#### What you will do
Where does the string "gift" occur in the entries below? Copy every line where it does.

START Data for this task

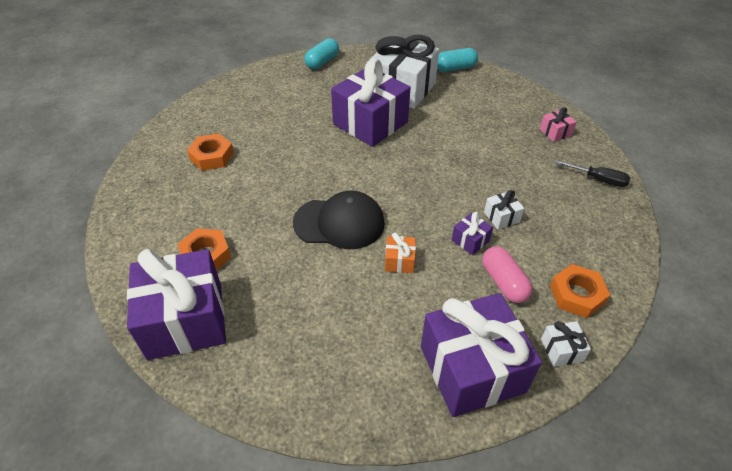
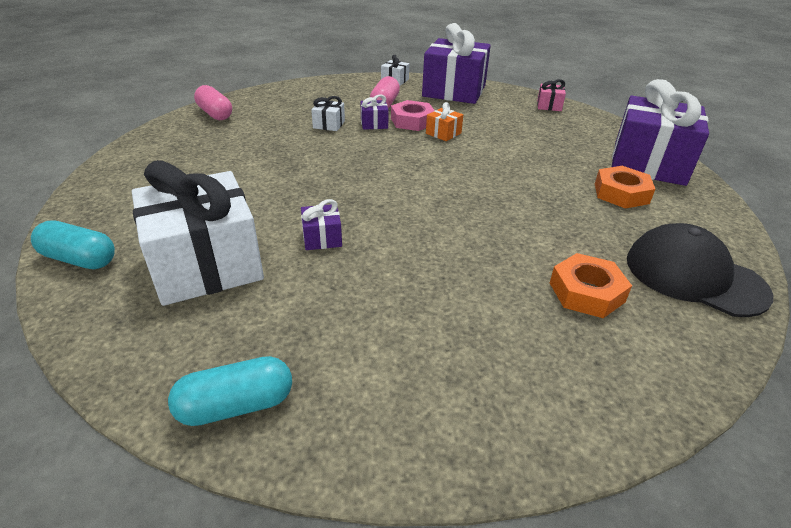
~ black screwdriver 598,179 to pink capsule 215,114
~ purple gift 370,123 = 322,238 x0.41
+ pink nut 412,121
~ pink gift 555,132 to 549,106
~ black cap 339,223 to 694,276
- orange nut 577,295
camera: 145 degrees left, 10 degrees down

END Data for this task

#### Solved problem
~ purple gift 370,123 = 322,238 x0.41
~ pink gift 555,132 to 549,106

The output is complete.